WHAT YOU NEED TO DO: Display each line of the data below that contains the string "acciaccatura".

RECORDS FOR THE TASK:
————————
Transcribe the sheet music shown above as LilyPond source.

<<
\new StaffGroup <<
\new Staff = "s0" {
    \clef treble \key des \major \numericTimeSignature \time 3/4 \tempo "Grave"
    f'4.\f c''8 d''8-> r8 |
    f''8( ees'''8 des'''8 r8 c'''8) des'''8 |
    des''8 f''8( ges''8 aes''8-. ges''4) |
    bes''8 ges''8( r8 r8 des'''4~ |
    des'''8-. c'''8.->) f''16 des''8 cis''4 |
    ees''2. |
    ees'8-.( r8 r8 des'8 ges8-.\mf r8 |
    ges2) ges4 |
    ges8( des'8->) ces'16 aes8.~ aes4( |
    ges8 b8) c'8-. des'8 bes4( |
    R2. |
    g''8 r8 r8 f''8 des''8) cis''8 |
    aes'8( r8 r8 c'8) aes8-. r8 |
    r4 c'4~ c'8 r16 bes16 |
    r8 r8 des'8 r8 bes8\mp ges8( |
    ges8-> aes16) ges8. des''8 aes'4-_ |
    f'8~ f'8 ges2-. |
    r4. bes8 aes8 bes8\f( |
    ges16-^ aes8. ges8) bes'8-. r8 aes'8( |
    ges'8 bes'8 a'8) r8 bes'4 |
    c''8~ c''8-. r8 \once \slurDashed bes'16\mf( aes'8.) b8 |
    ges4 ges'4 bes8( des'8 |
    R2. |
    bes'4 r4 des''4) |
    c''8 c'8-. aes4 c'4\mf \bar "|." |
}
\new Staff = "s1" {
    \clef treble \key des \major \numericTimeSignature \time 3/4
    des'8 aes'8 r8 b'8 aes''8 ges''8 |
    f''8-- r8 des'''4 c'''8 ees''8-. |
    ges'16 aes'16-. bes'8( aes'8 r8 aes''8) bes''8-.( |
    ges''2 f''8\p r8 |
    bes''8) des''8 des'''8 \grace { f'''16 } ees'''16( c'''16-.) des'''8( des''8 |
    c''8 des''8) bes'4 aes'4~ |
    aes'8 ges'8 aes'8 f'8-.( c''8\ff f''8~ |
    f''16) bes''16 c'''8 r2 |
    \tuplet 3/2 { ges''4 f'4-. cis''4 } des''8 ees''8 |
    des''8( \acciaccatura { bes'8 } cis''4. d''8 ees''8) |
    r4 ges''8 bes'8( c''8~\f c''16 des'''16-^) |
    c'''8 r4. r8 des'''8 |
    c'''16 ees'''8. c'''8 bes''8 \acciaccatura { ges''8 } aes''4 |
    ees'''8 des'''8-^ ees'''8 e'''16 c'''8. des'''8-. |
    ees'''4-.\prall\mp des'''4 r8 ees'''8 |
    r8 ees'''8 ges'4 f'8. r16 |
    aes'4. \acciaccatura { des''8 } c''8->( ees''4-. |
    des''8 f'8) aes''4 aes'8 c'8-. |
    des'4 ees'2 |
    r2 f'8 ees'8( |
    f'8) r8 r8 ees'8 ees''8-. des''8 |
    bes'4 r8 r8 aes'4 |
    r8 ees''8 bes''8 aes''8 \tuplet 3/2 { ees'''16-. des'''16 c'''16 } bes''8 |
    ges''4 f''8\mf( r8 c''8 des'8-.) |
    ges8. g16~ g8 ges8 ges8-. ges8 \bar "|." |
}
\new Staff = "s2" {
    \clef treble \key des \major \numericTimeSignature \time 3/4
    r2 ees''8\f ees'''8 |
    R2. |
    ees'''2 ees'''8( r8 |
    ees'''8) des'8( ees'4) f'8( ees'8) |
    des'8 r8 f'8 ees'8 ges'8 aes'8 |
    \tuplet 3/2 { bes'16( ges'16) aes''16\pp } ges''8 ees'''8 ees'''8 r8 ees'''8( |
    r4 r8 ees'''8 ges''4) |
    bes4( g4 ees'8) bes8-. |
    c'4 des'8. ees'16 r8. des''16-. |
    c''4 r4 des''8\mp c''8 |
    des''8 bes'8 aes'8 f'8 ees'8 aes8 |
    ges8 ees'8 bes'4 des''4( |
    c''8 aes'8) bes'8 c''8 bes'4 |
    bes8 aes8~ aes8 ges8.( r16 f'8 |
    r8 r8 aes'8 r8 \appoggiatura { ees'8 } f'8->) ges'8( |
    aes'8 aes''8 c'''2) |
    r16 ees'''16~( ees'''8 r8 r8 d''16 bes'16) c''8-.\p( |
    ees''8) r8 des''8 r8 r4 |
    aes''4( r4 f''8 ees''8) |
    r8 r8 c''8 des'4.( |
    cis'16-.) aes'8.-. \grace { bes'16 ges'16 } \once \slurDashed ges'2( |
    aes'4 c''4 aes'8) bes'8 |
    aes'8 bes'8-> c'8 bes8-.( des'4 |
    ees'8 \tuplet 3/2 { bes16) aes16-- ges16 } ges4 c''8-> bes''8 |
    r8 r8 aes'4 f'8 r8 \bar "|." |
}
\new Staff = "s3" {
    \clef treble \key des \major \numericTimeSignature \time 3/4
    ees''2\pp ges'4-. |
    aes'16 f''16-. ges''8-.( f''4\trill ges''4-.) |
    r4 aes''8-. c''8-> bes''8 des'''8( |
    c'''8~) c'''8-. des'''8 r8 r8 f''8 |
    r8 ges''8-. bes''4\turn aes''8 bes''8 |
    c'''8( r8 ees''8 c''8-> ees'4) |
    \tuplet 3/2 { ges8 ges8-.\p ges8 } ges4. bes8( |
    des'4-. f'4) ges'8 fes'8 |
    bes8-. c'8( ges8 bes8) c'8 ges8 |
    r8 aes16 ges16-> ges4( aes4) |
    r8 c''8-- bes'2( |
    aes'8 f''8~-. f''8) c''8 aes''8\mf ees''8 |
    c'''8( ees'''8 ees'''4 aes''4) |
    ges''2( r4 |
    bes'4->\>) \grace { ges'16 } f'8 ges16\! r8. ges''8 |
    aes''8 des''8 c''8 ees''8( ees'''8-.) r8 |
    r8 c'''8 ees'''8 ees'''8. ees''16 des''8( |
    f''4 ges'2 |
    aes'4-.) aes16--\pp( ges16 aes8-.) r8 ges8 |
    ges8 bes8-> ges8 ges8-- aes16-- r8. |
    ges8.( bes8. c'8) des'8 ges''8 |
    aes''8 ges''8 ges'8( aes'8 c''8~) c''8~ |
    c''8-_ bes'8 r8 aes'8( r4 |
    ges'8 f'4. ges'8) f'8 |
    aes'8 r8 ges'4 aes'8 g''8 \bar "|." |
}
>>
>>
————————
TASK OUTPUT:
    des''8( \acciaccatura { bes'8 } cis''4. d''8 ees''8) |
    c'''16 ees'''8. c'''8 bes''8 \acciaccatura { ges''8 } aes''4 |
    aes'4. \acciaccatura { des''8 } c''8->( ees''4-. |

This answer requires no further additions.